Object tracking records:

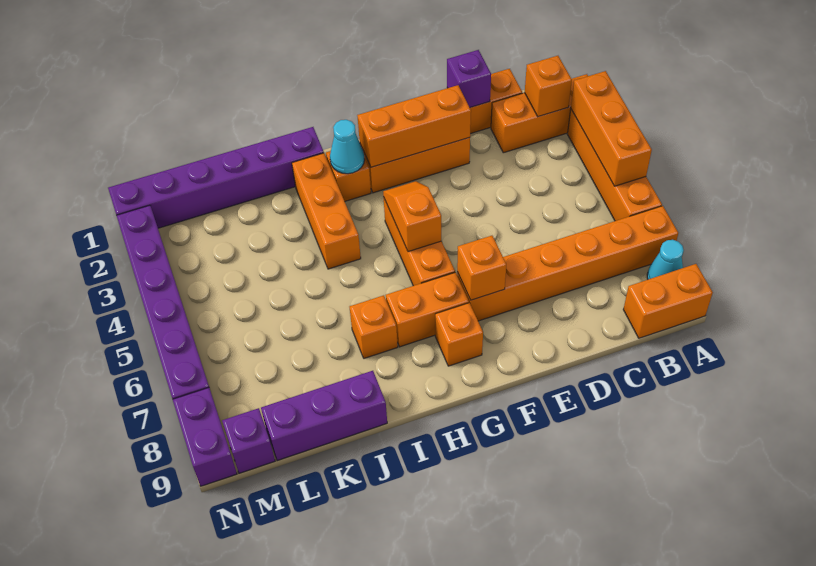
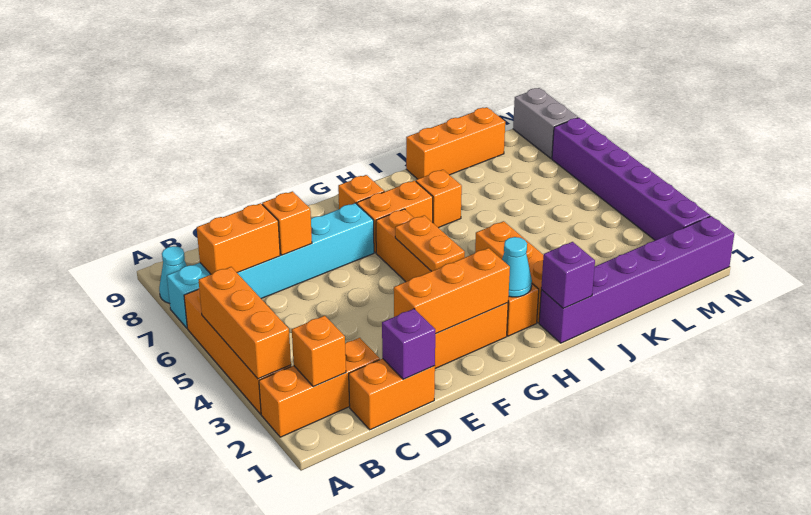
orange brick A7:F7 level 1 -> cyan brick A7:F7 level 1
orange brick A9:B9 level 1 -> orange brick B7:C7 level 2
orange brick F7 level 2 -> orange brick D7 level 2
orange slope G4:G5 level 2 top 5 -> orange plate G4:G5 level 2
purple brick J9:L9 level 1 -> orange brick J9:L9 level 1
purple brick M9 level 1 -> purple brick I1 level 2
purple brick N8:N9 level 1 -> grey brick N8:N9 level 1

# Brief:
Keep each line of the records exactly as it is while transcribing them, but leave the images behind.

# Solution to this problem:
orange brick A7:F7 level 1 -> cyan brick A7:F7 level 1
orange brick A9:B9 level 1 -> orange brick B7:C7 level 2
orange brick F7 level 2 -> orange brick D7 level 2
orange slope G4:G5 level 2 top 5 -> orange plate G4:G5 level 2
purple brick J9:L9 level 1 -> orange brick J9:L9 level 1
purple brick M9 level 1 -> purple brick I1 level 2
purple brick N8:N9 level 1 -> grey brick N8:N9 level 1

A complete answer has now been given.